Search the listing below for the word "yellow" and copy each line where it appears.
Top of Available data
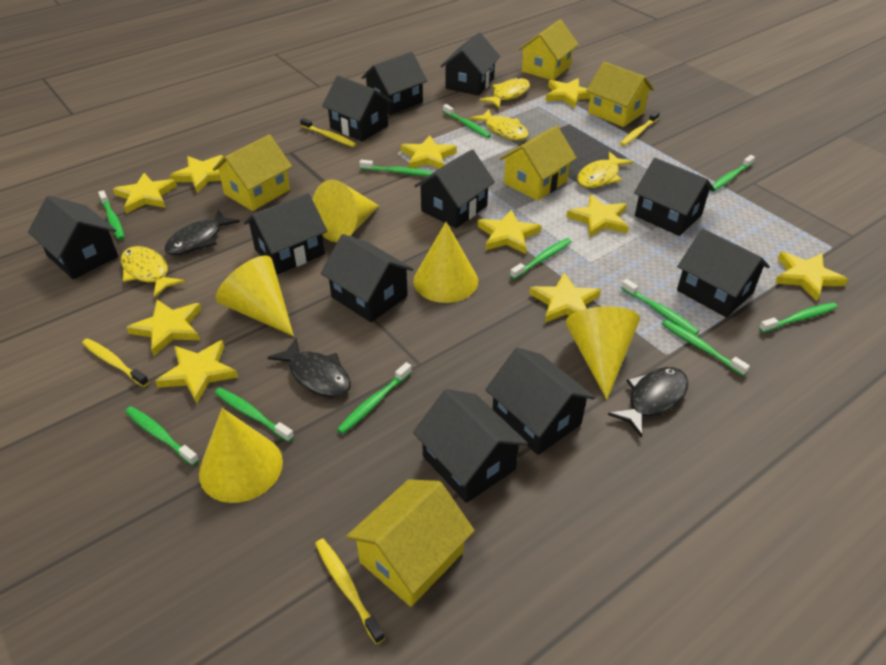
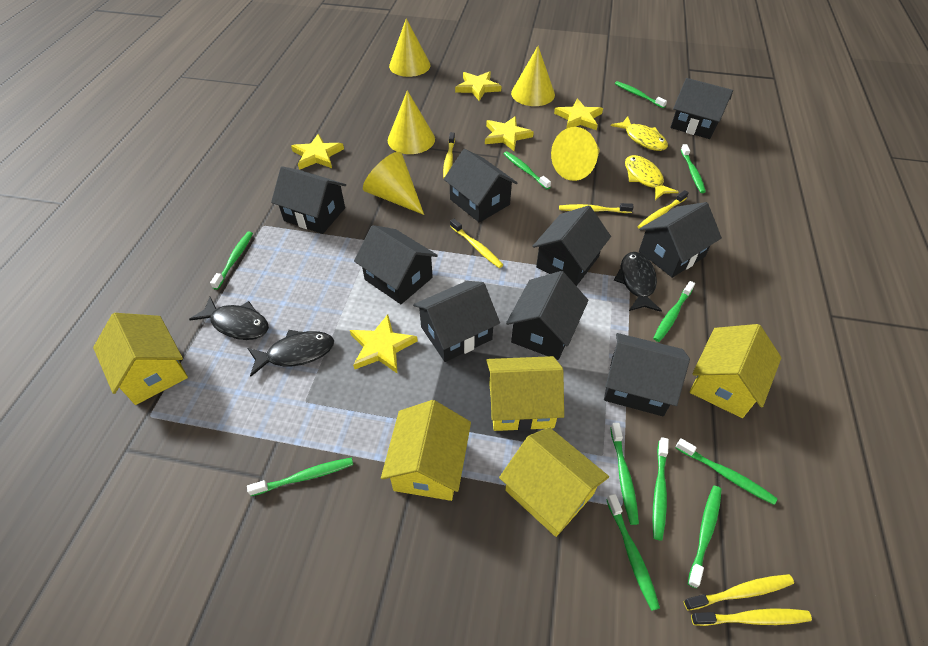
black house: 11 -> 9
yellow fish: 4 -> 2
yellow star: 10 -> 5
yellow toothbrush: 4 -> 6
Bottom of Available data
§ Solved problem:
yellow fish: 4 -> 2
yellow star: 10 -> 5
yellow toothbrush: 4 -> 6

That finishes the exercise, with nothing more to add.